=== Begin Enclosure ===
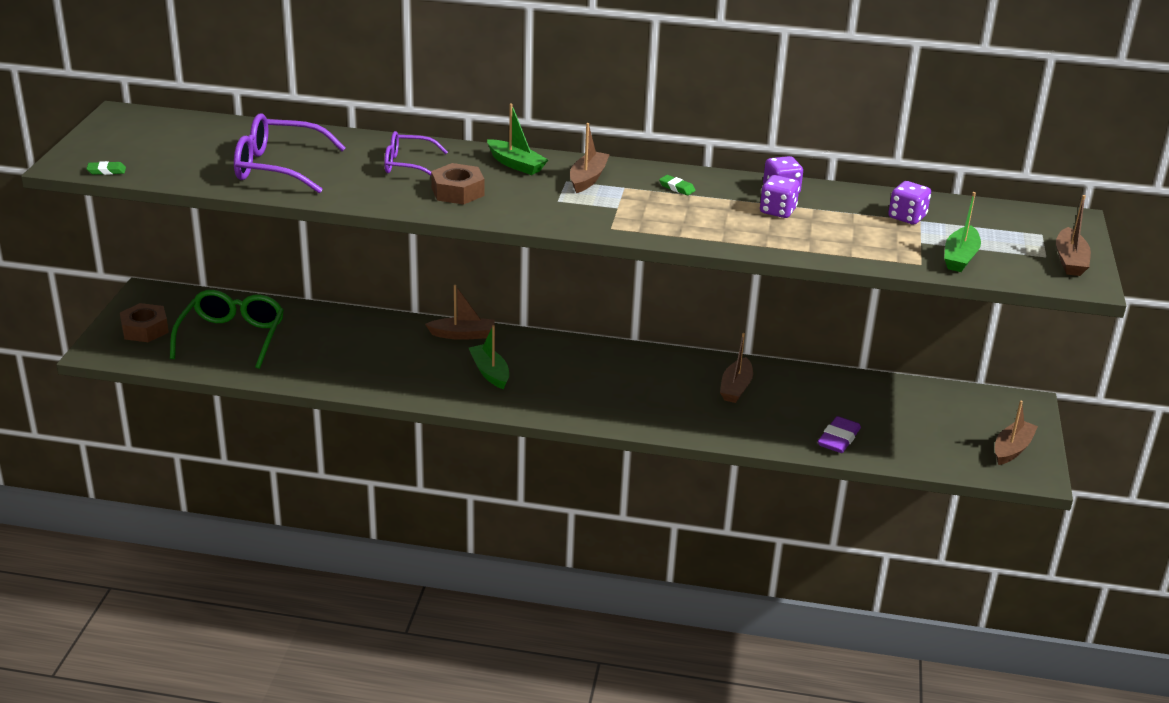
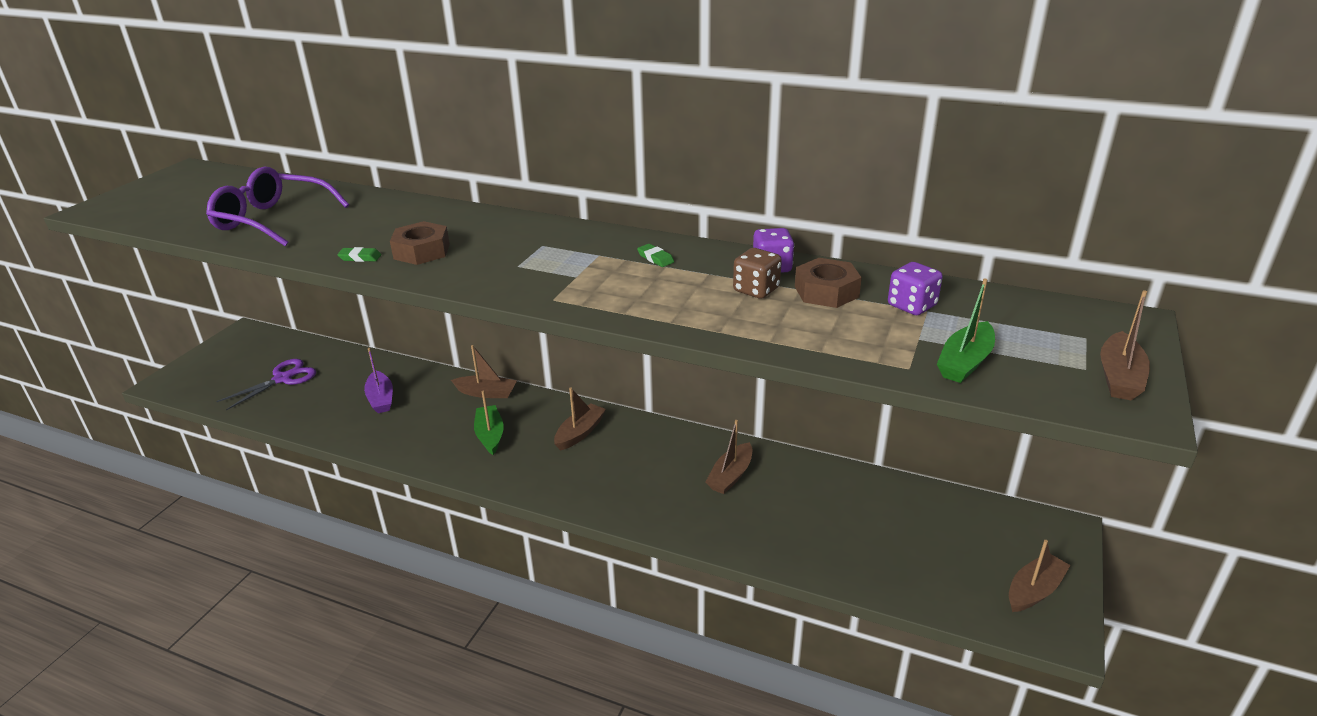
camera: 15 degrees right, 0 degrees up
(106, 171) = (118, 217): green eraser -> green eraser (360, 257)
(145, 329) = (216, 366): brown nut -> brown nut (826, 292)
(232, 337) = (283, 379): green glasses -> purple scissors
(355, 348) = (381, 399): none -> purple boat
(407, 165) = (396, 223): purple glasses -> none
(516, 164) = (503, 227): green boat -> none
(588, 178) = (566, 244): brown boat -> brown boat (580, 433)
(777, 211) = (756, 290): purple dice -> brown dice
(838, 439) = (824, 552): purple eraser -> none

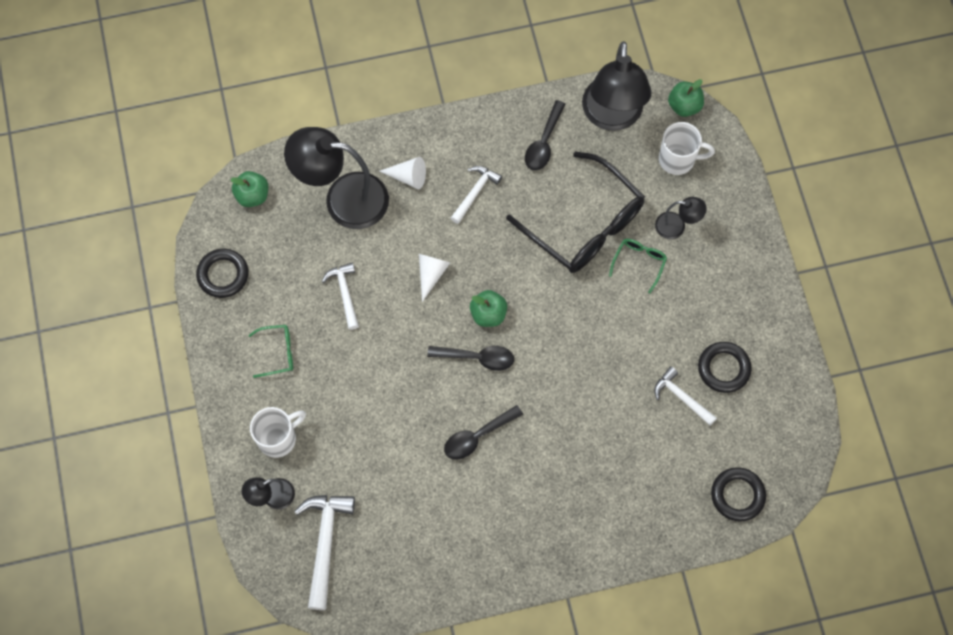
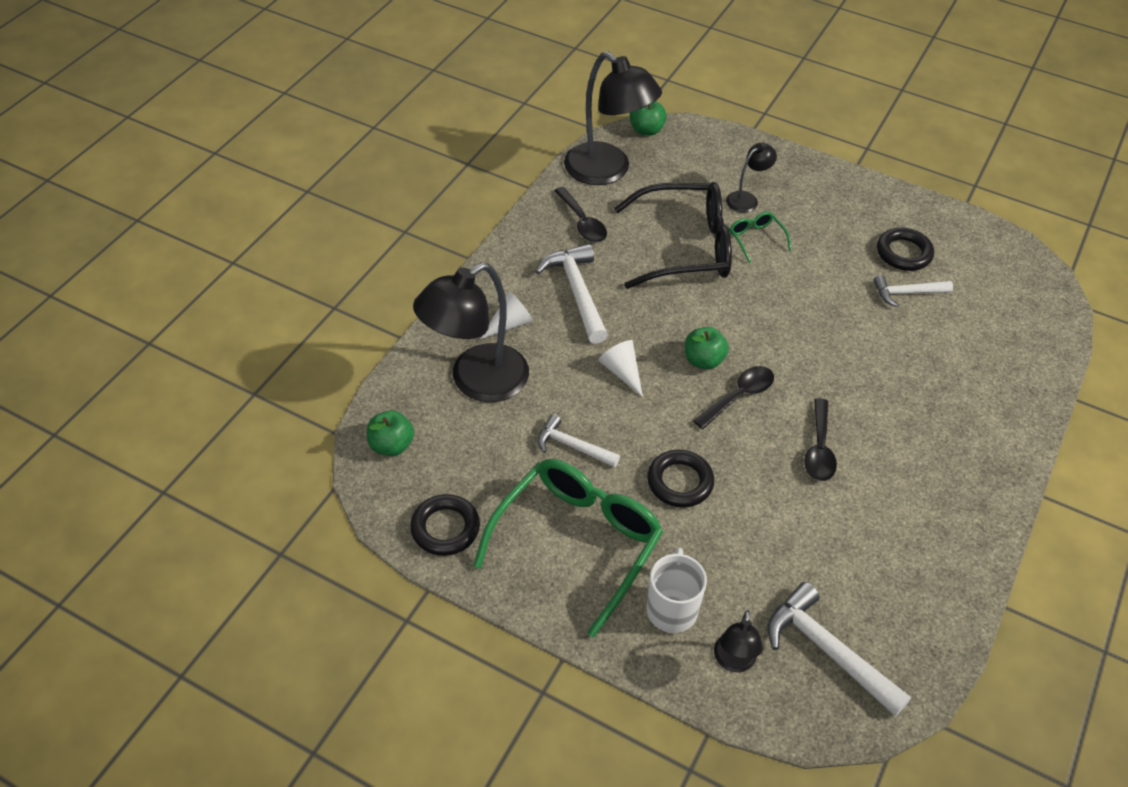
camera: 50 degrees left, 20 degrees down
(278, 352) = (577, 542): green glasses -> green glasses, size x2.33
(475, 192) = (577, 292): white hammer -> white hammer, size x1.60
(678, 159) = (688, 161): white mug -> none
(737, 495) = (1031, 318): black ring -> black ring (680, 482)

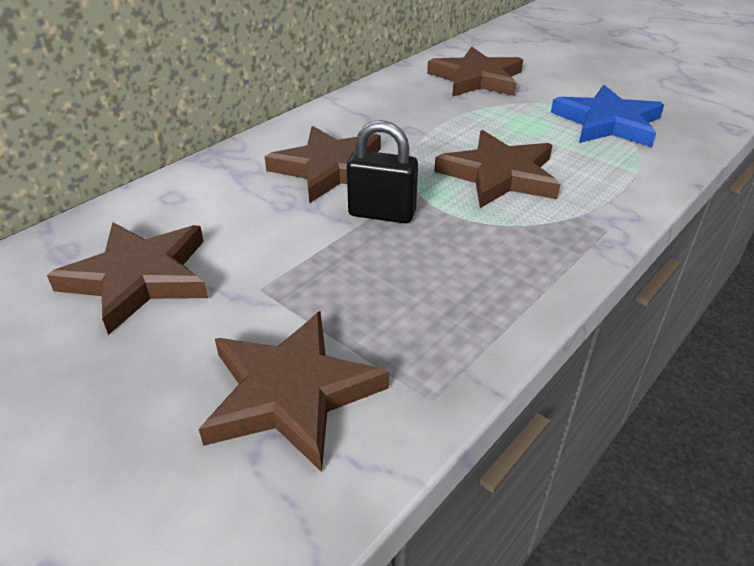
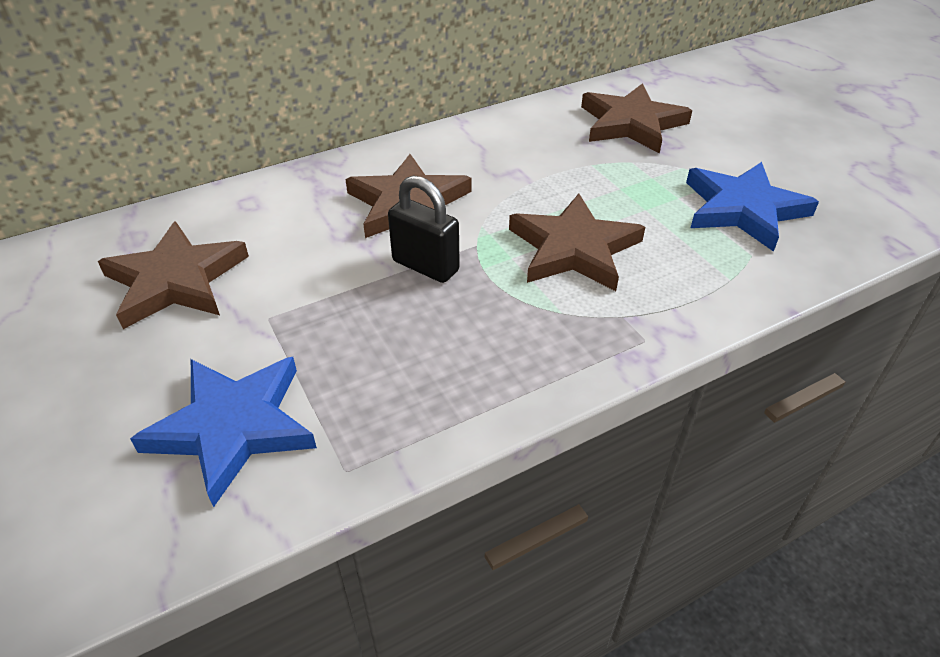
camera: 20 degrees right, 5 degrees up
(291, 393) = (233, 427): brown star -> blue star

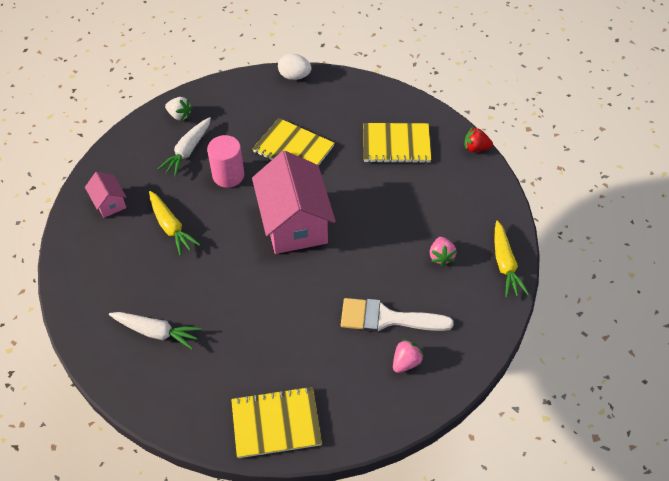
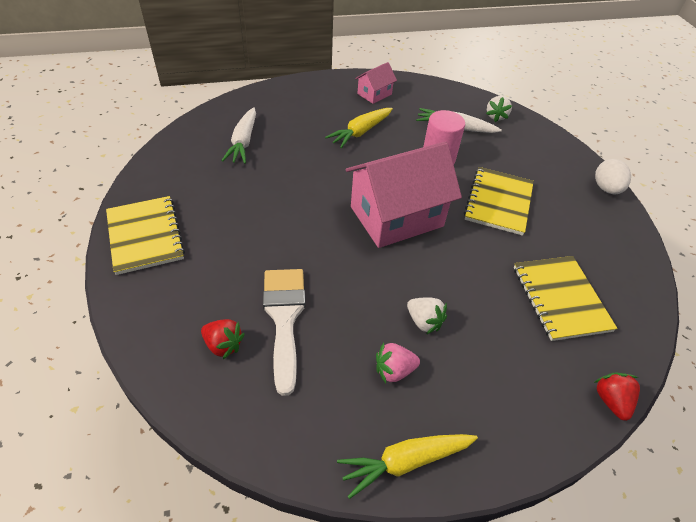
camera: 75 degrees right, 5 degrees down
(403, 229) = (424, 321): none -> white strawberry
(406, 362) = (223, 345): pink strawberry -> red strawberry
=== End Enclosure ===
• [TO DO]:
Lines holding "glasses" are the ones to copy; find all of them in the listing.

• [COMPLETED TASK]:
(232, 337) = (283, 379): green glasses -> purple scissors
(407, 165) = (396, 223): purple glasses -> none
(278, 352) = (577, 542): green glasses -> green glasses, size x2.33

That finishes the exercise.